**Data for review:**
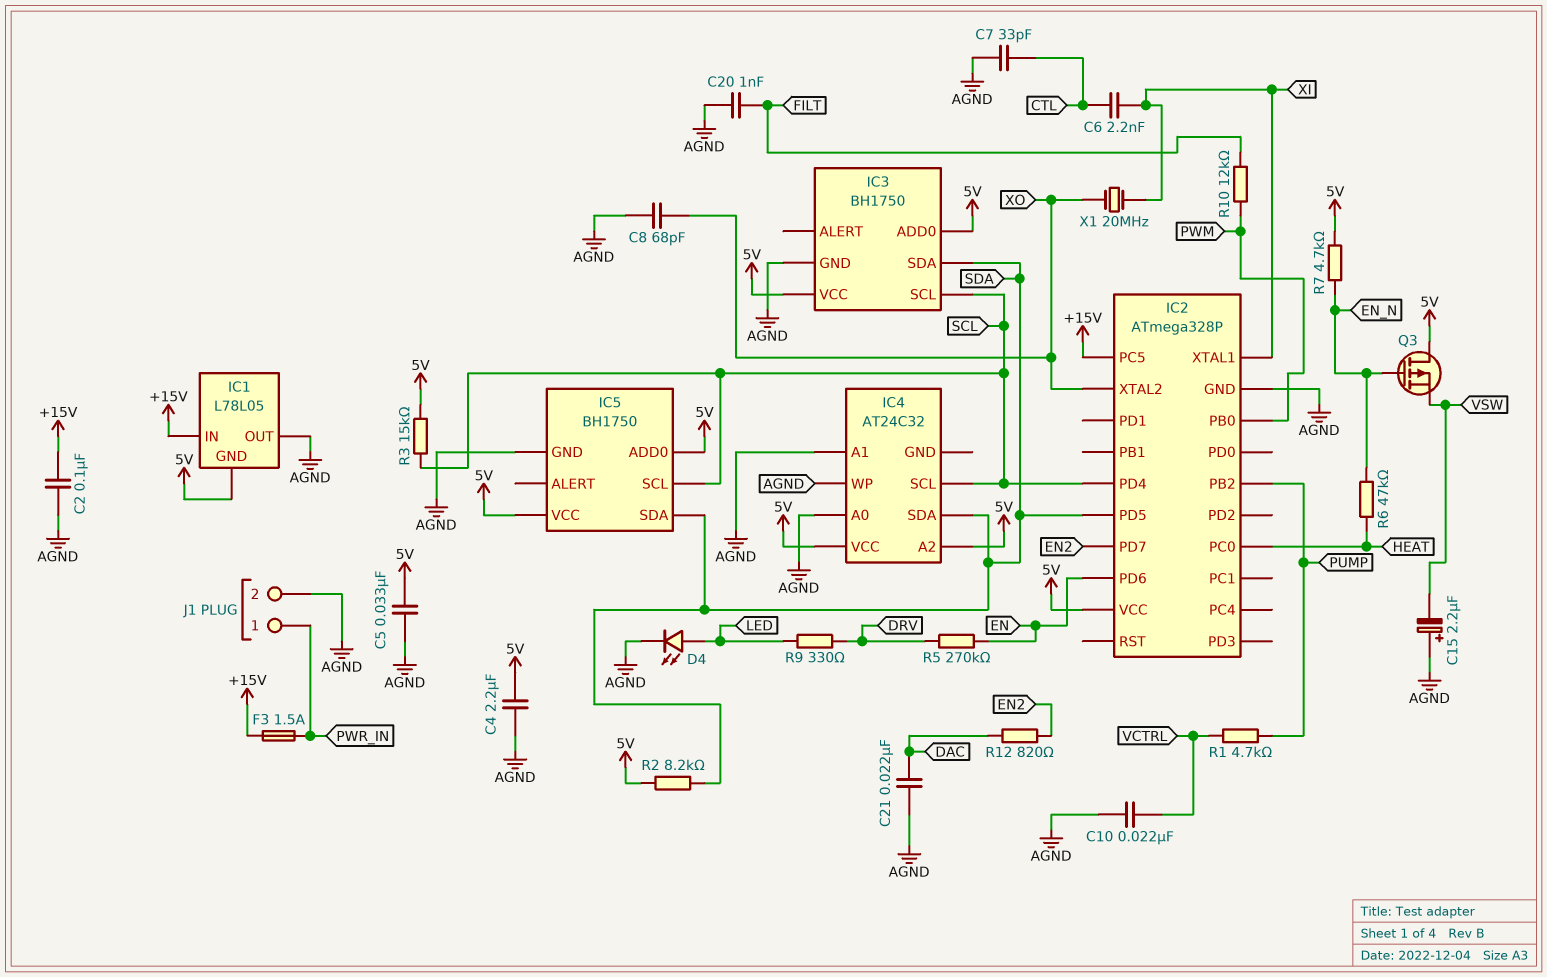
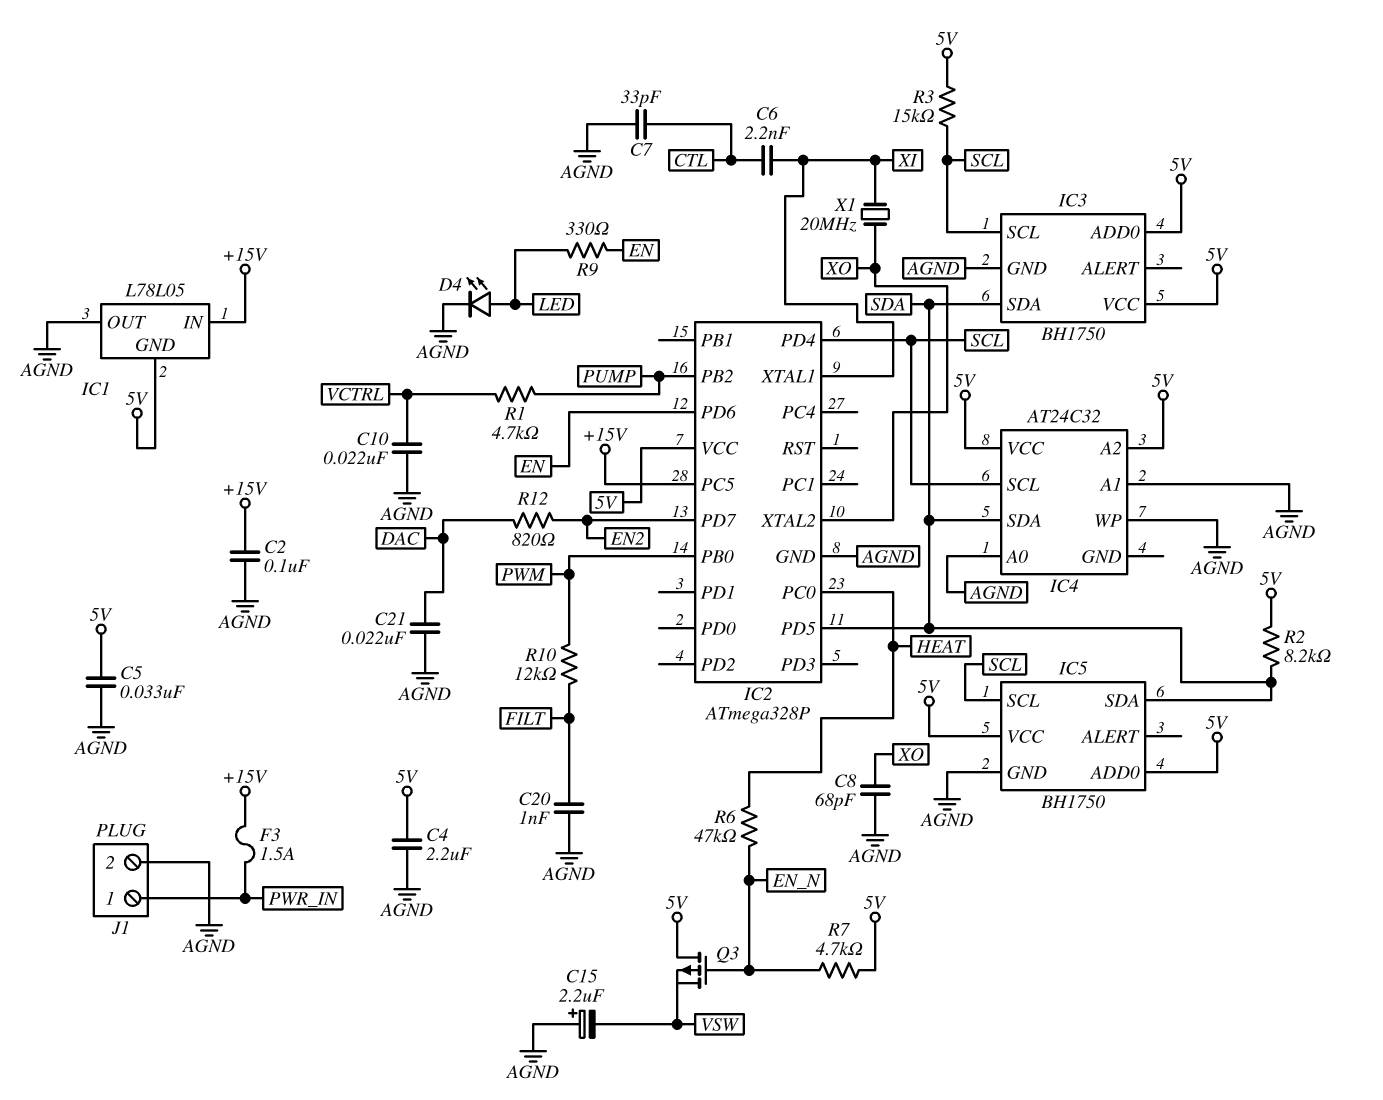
R5: 270k (DRV, EN) -> none
R9: 330 (DRV, LED) -> 330 (EN, LED)

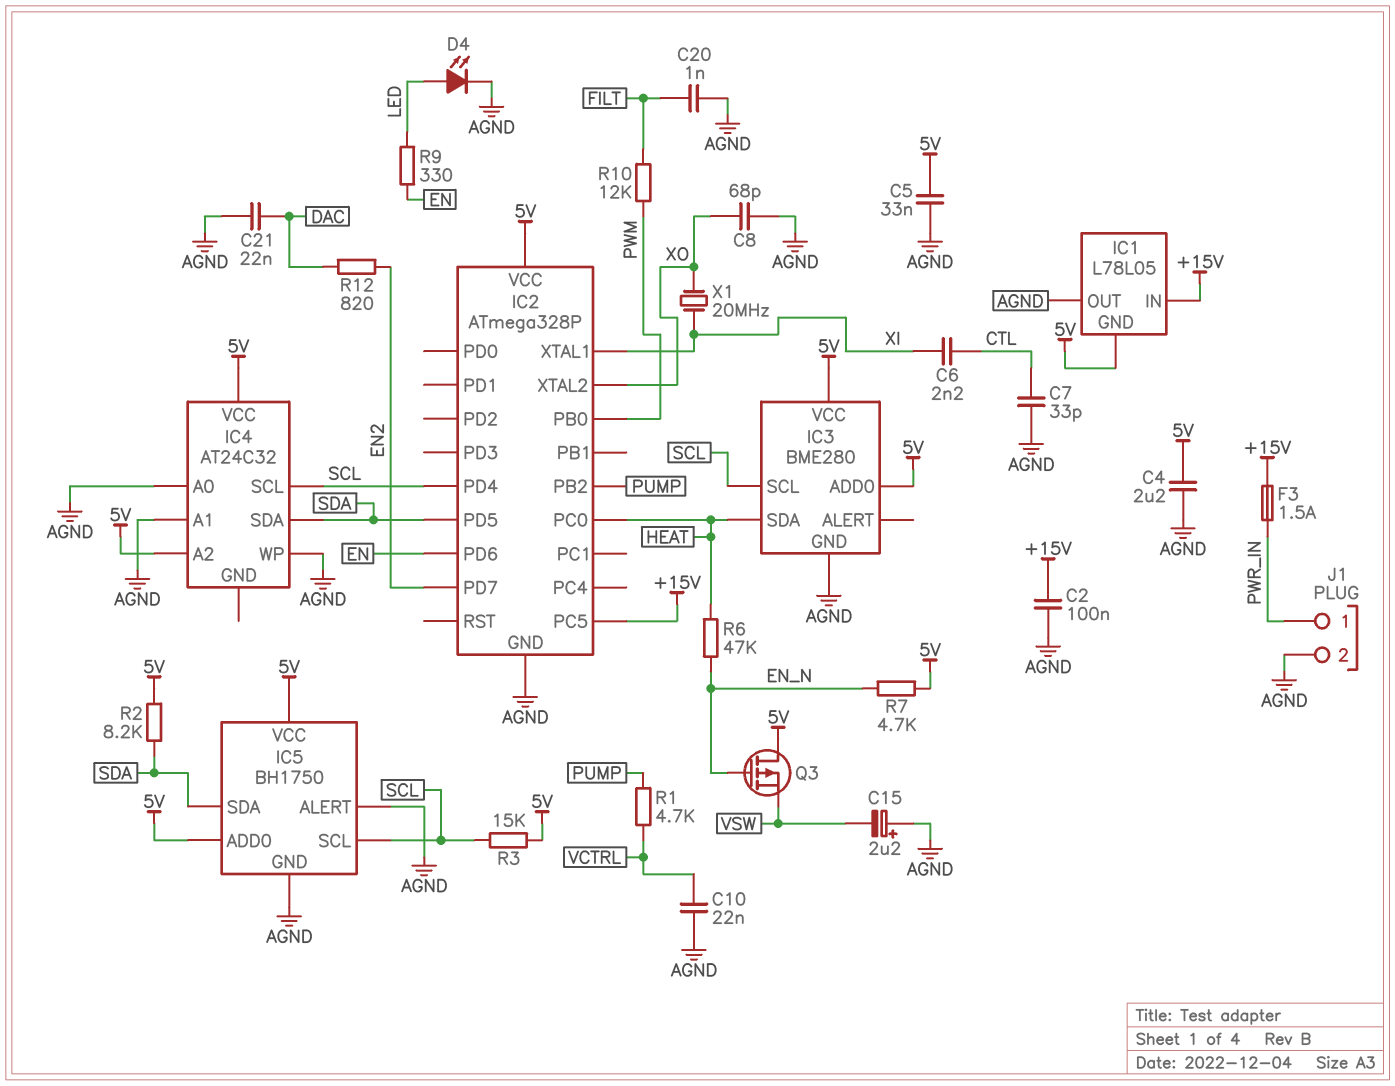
IC3: BH1750 -> BME280
IC3 pin SDA: SDA -> HEAT
IC5 pin ALERT: none -> AGND

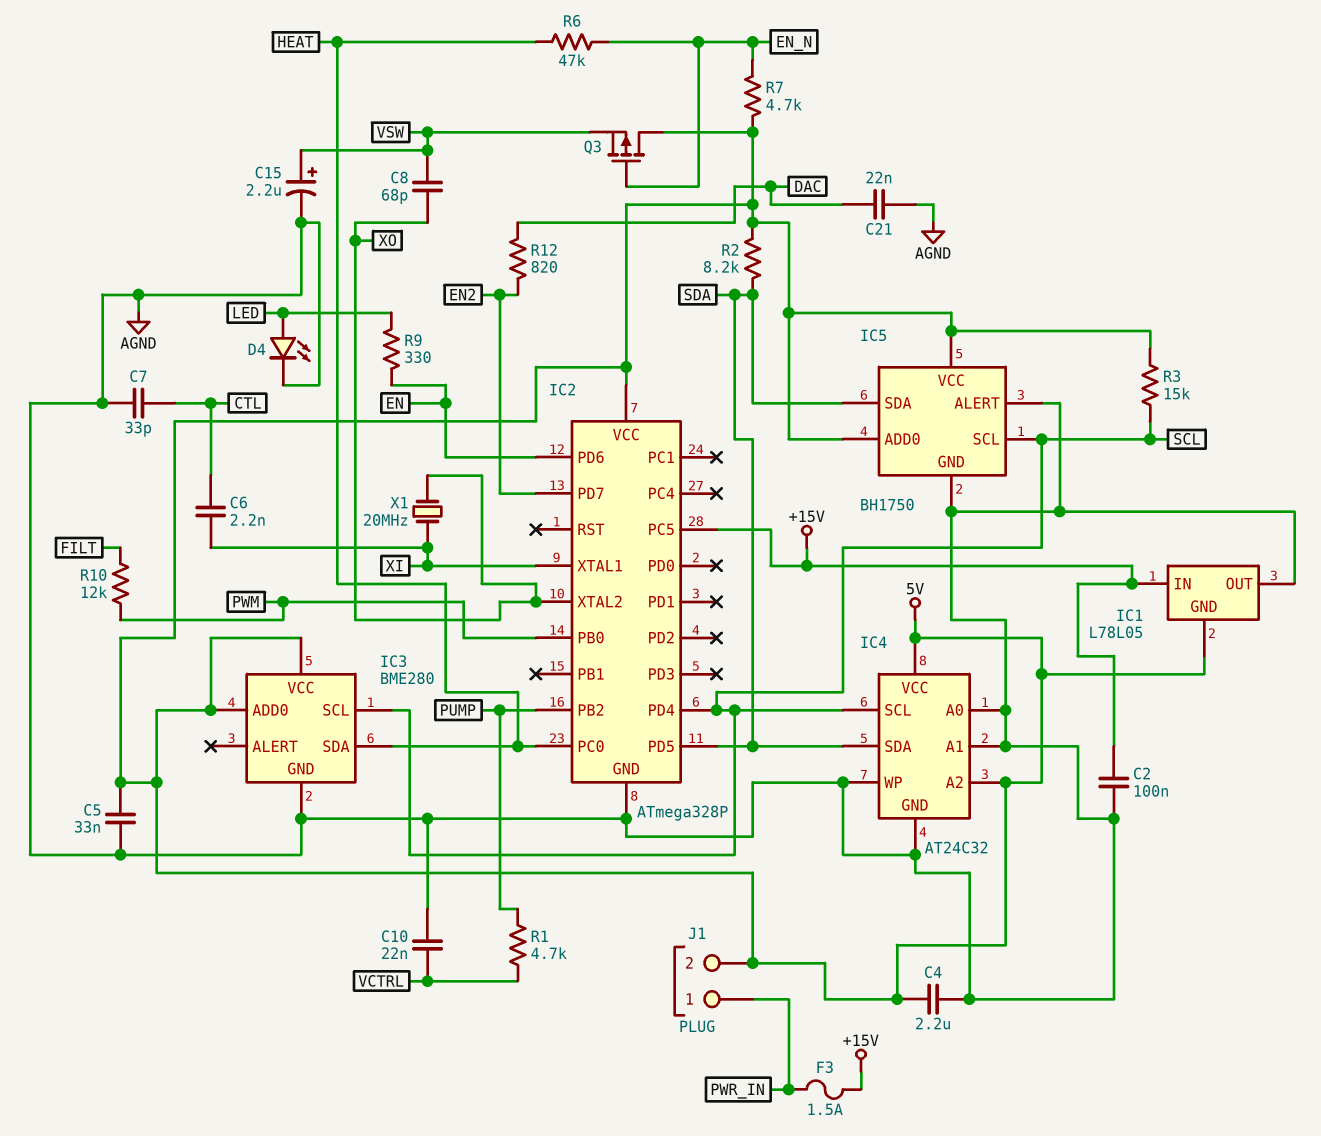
C8: 68pF (AGND, XO) -> 68pF (VSW, XO)
C15: 2.2uF (plus AGND, minus VSW) -> 2.2uF (plus VSW, minus AGND)
C20: 1nF (AGND, FILT) -> none
IC4 pin GND: none -> AGND
J1 pin 2: AGND -> 5V

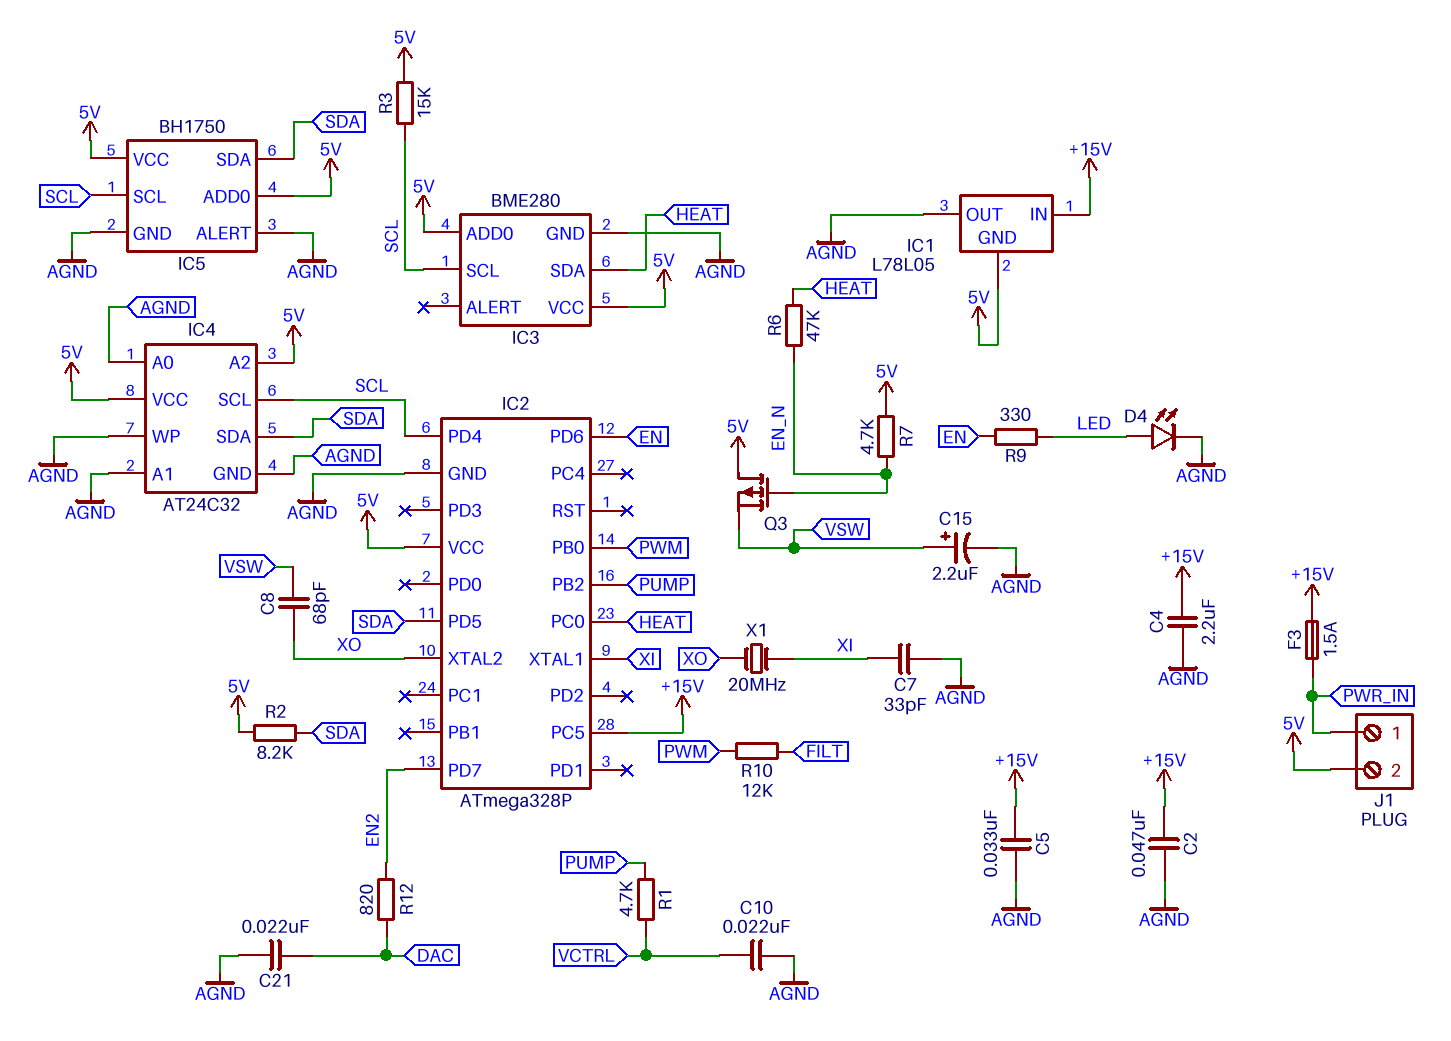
C2: 100nF (+15V, AGND) -> 47nF (+15V, AGND)
C4: 2.2uF (5V, AGND) -> 2.2uF (+15V, AGND)
C5: 33nF (5V, AGND) -> 33nF (+15V, AGND)
C6: 2.2nF (CTL, XI) -> none
C7: 33pF (AGND, CTL) -> 33pF (AGND, XI)

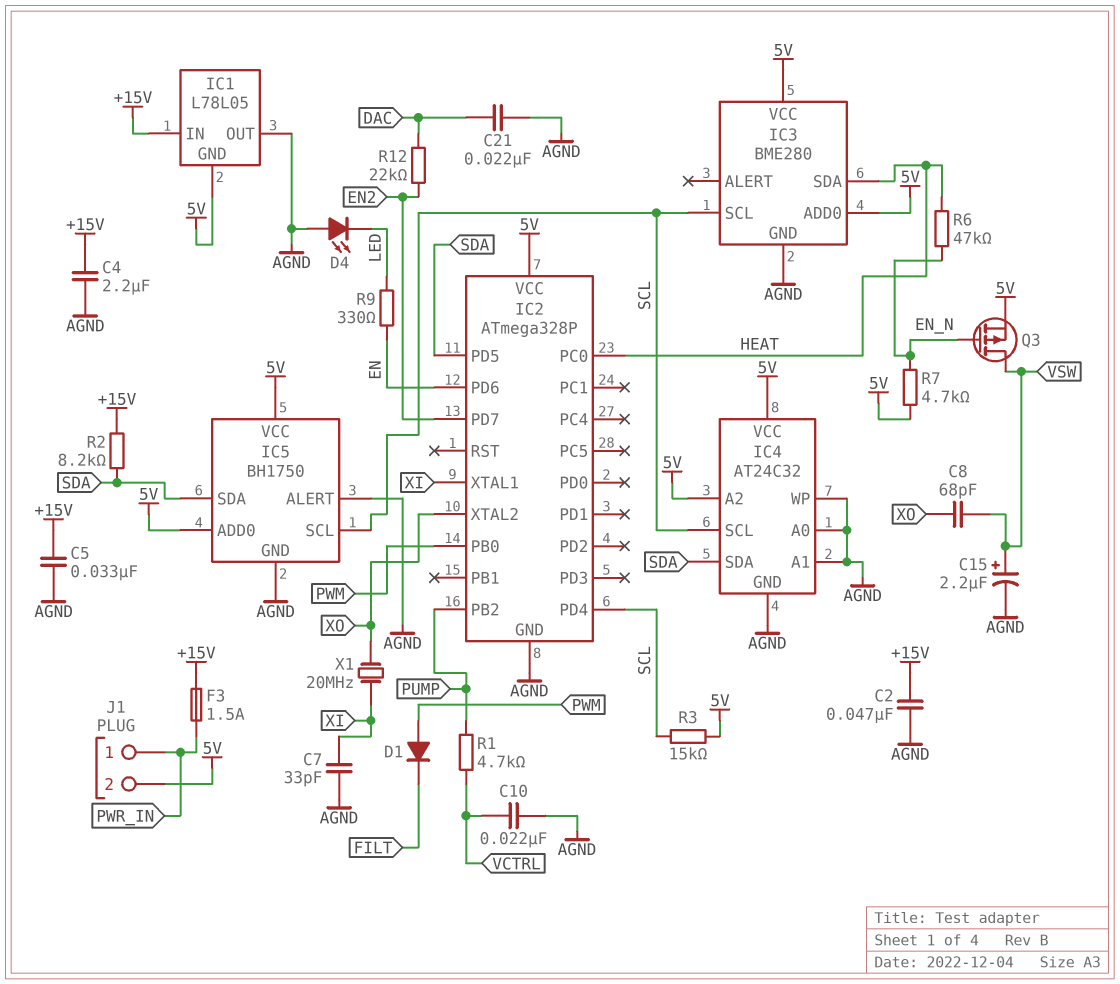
D1: none -> diode (A PWM, K FILT)
D4: LED (A LED, K AGND) -> LED (A AGND, K LED)
IC2 pin PC5: +15V -> none
Q3: PMOS (G EN_N, D 5V, S VSW) -> PMOS (G EN_N, D VSW, S 5V)
R2: 8.2k (5V, SDA) -> 8.2k (+15V, SDA)
R10: 12k (FILT, PWM) -> none
R12: 820 (DAC, EN2) -> 22k (DAC, EN2)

**What this task involves:** Output the line that contains "D1: none -> diode (A PWM, K FILT)", followed by every later line in the listing, with no line omitted and none added.

**Completed task:**
D1: none -> diode (A PWM, K FILT)
D4: LED (A LED, K AGND) -> LED (A AGND, K LED)
IC2 pin PC5: +15V -> none
Q3: PMOS (G EN_N, D 5V, S VSW) -> PMOS (G EN_N, D VSW, S 5V)
R2: 8.2k (5V, SDA) -> 8.2k (+15V, SDA)
R10: 12k (FILT, PWM) -> none
R12: 820 (DAC, EN2) -> 22k (DAC, EN2)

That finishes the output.